> _EXERCISE_
Reproduce every line from the first one down through the line containing "orange L-shape: rotated 33 degrees clockwise", with each line unchanged.

++++ EXERCISE MATERIAL ++++

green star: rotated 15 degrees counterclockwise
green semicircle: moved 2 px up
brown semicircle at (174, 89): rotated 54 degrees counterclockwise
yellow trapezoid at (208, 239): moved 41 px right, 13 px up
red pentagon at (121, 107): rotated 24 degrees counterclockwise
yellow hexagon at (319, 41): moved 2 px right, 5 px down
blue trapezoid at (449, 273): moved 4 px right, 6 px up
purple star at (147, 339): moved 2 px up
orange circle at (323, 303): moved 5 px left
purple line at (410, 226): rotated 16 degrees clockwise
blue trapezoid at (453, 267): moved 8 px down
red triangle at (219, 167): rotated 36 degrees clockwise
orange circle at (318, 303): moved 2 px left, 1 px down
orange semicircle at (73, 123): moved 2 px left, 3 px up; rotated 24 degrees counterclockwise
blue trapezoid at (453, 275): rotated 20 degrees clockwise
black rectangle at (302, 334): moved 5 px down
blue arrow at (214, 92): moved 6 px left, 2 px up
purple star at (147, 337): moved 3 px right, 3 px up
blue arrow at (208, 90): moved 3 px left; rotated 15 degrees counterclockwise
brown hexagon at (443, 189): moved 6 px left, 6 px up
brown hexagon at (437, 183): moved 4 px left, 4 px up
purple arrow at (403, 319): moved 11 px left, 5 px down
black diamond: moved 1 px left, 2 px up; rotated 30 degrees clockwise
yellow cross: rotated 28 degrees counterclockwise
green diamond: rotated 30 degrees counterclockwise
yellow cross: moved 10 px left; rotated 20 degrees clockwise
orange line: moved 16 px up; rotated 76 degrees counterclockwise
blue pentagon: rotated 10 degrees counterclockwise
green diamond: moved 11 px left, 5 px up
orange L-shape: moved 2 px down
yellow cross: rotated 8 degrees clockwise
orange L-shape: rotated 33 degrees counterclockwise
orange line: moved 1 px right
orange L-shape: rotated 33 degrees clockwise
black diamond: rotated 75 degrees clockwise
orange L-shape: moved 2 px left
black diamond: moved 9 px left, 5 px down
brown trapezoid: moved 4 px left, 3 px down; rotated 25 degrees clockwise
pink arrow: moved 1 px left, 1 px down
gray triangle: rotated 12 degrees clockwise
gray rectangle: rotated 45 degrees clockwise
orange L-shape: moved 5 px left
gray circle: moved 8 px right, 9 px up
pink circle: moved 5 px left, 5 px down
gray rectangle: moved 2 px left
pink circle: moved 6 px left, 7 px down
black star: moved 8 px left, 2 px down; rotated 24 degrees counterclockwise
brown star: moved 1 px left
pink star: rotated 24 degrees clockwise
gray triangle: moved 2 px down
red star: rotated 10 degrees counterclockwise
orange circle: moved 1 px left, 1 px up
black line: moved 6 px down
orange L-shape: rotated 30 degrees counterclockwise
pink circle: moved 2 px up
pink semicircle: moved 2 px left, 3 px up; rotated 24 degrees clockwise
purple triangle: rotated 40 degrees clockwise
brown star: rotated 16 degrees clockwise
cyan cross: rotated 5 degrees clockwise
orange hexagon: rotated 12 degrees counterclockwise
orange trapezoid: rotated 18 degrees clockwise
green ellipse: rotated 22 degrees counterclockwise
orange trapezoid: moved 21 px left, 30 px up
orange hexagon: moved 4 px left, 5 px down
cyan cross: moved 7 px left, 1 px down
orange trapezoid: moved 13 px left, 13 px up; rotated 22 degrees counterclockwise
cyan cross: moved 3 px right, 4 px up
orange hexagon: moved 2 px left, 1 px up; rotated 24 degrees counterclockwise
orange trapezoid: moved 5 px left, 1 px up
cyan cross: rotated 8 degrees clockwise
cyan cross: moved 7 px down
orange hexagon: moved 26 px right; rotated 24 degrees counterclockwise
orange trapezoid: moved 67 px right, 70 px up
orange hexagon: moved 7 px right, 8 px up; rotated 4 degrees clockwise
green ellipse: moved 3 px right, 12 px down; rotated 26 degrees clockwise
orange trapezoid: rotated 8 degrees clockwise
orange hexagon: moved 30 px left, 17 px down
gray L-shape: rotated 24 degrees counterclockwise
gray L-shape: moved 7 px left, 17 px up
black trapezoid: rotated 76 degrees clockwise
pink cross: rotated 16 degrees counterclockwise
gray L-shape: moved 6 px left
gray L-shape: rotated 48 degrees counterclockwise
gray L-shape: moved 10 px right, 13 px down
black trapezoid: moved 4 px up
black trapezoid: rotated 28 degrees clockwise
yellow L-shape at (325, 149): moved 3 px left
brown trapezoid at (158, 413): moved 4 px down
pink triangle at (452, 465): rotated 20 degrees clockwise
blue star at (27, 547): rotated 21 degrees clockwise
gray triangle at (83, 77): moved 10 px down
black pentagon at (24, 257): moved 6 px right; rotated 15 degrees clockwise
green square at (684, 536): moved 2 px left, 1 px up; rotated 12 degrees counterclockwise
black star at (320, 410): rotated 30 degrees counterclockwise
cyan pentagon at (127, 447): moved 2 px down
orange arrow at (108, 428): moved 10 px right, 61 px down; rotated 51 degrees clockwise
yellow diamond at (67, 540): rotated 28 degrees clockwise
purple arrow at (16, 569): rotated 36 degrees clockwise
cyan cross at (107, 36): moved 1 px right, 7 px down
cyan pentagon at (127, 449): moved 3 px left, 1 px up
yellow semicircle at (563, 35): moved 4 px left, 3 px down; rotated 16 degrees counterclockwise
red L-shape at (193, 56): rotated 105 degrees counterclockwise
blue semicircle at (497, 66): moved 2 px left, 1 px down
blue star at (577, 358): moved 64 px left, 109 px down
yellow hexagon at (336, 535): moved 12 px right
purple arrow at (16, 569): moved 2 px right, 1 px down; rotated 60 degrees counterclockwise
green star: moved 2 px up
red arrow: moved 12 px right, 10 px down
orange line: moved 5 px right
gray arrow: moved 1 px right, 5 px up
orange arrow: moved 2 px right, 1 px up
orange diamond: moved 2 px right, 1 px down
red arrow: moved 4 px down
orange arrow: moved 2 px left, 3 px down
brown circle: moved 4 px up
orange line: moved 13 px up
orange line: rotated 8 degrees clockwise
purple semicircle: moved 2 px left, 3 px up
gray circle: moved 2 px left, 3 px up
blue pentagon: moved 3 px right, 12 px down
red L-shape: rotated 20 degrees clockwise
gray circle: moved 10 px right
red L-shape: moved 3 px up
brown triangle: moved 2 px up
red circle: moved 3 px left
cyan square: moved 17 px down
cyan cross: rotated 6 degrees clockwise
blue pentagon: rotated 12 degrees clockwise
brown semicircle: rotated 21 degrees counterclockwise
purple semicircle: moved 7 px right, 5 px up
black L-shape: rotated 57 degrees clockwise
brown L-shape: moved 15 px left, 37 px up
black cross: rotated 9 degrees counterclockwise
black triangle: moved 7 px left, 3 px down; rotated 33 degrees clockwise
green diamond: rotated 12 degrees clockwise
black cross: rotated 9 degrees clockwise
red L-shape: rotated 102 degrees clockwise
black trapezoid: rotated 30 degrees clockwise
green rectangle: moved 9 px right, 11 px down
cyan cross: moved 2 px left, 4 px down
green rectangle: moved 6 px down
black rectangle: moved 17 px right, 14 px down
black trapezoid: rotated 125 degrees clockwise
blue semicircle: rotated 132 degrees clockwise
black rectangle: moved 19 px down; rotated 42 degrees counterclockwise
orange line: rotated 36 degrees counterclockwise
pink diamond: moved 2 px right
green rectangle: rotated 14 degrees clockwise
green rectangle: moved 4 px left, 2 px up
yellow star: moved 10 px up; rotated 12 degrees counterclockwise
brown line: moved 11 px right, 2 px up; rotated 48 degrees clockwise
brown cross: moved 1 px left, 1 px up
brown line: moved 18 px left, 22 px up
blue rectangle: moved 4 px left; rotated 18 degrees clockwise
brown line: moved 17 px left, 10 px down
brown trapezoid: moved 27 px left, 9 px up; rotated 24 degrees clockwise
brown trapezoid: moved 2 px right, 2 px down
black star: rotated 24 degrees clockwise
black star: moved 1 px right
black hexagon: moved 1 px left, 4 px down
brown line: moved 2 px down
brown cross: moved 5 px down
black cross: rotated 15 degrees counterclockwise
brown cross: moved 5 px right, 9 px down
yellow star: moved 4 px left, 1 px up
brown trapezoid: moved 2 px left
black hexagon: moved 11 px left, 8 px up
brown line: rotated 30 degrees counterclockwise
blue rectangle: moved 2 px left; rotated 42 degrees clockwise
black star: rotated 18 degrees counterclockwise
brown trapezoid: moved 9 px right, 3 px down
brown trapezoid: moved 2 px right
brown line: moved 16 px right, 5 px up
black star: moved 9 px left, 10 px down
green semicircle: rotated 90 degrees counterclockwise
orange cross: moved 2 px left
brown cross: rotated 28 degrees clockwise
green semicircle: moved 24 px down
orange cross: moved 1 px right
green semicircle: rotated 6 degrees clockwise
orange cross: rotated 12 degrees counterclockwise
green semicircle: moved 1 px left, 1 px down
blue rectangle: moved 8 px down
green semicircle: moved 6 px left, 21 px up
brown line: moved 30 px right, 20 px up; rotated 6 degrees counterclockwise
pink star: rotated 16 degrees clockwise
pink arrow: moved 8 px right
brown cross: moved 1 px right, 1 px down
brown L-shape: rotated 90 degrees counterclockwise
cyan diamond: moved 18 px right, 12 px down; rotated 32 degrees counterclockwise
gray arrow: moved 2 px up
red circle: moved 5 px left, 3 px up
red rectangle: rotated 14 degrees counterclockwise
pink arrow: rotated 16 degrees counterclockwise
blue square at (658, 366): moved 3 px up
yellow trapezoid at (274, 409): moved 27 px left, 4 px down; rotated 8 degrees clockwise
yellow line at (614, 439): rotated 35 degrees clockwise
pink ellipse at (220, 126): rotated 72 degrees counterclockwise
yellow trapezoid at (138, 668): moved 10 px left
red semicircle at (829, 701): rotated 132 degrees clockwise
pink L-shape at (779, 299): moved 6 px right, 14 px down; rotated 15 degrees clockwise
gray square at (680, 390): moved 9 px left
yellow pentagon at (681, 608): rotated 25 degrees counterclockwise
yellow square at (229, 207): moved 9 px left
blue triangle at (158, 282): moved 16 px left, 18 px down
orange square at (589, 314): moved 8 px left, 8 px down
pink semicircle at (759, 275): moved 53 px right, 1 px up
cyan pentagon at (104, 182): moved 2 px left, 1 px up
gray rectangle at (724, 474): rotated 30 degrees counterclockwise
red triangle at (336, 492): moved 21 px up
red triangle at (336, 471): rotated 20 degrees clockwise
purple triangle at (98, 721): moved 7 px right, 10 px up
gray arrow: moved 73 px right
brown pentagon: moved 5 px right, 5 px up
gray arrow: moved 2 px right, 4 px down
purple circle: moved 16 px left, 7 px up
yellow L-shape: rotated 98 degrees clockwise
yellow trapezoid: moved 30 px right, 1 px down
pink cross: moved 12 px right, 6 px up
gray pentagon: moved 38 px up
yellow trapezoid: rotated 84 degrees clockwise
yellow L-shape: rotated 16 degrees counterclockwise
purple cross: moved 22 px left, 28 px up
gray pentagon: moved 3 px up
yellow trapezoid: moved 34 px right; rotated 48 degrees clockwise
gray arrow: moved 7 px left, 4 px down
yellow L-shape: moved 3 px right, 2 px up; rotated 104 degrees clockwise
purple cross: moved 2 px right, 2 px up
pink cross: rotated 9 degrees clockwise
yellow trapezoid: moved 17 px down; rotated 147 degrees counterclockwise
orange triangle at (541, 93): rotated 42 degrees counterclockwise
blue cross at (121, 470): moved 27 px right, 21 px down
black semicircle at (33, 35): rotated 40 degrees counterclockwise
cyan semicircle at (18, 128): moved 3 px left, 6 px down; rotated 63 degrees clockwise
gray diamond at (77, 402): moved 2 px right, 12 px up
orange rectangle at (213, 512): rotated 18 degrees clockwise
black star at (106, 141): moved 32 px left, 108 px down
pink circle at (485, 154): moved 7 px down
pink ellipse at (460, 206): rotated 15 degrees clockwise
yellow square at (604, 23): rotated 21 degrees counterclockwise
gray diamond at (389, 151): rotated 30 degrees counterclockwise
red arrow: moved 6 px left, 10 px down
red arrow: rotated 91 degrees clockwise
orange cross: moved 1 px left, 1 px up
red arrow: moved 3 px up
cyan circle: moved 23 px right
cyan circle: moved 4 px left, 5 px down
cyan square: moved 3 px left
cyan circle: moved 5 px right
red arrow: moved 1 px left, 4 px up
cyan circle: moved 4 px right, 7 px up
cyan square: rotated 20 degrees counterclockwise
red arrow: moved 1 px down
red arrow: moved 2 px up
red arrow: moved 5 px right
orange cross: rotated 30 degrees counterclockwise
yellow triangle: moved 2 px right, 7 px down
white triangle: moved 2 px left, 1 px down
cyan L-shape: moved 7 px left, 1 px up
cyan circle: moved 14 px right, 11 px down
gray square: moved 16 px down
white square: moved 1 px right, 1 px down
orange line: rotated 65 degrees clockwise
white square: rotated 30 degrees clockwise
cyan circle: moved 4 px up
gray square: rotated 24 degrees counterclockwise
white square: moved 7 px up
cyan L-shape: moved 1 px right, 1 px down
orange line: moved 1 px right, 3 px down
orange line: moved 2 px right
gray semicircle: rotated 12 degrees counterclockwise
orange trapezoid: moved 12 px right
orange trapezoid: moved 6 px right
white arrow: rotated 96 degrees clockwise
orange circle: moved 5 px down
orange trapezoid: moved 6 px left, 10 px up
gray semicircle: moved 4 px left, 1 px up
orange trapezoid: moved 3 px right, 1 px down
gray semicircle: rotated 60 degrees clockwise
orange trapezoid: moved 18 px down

++++

> _COMPLETE RESPONSE_
green star: rotated 15 degrees counterclockwise
green semicircle: moved 2 px up
brown semicircle at (174, 89): rotated 54 degrees counterclockwise
yellow trapezoid at (208, 239): moved 41 px right, 13 px up
red pentagon at (121, 107): rotated 24 degrees counterclockwise
yellow hexagon at (319, 41): moved 2 px right, 5 px down
blue trapezoid at (449, 273): moved 4 px right, 6 px up
purple star at (147, 339): moved 2 px up
orange circle at (323, 303): moved 5 px left
purple line at (410, 226): rotated 16 degrees clockwise
blue trapezoid at (453, 267): moved 8 px down
red triangle at (219, 167): rotated 36 degrees clockwise
orange circle at (318, 303): moved 2 px left, 1 px down
orange semicircle at (73, 123): moved 2 px left, 3 px up; rotated 24 degrees counterclockwise
blue trapezoid at (453, 275): rotated 20 degrees clockwise
black rectangle at (302, 334): moved 5 px down
blue arrow at (214, 92): moved 6 px left, 2 px up
purple star at (147, 337): moved 3 px right, 3 px up
blue arrow at (208, 90): moved 3 px left; rotated 15 degrees counterclockwise
brown hexagon at (443, 189): moved 6 px left, 6 px up
brown hexagon at (437, 183): moved 4 px left, 4 px up
purple arrow at (403, 319): moved 11 px left, 5 px down
black diamond: moved 1 px left, 2 px up; rotated 30 degrees clockwise
yellow cross: rotated 28 degrees counterclockwise
green diamond: rotated 30 degrees counterclockwise
yellow cross: moved 10 px left; rotated 20 degrees clockwise
orange line: moved 16 px up; rotated 76 degrees counterclockwise
blue pentagon: rotated 10 degrees counterclockwise
green diamond: moved 11 px left, 5 px up
orange L-shape: moved 2 px down
yellow cross: rotated 8 degrees clockwise
orange L-shape: rotated 33 degrees counterclockwise
orange line: moved 1 px right
orange L-shape: rotated 33 degrees clockwise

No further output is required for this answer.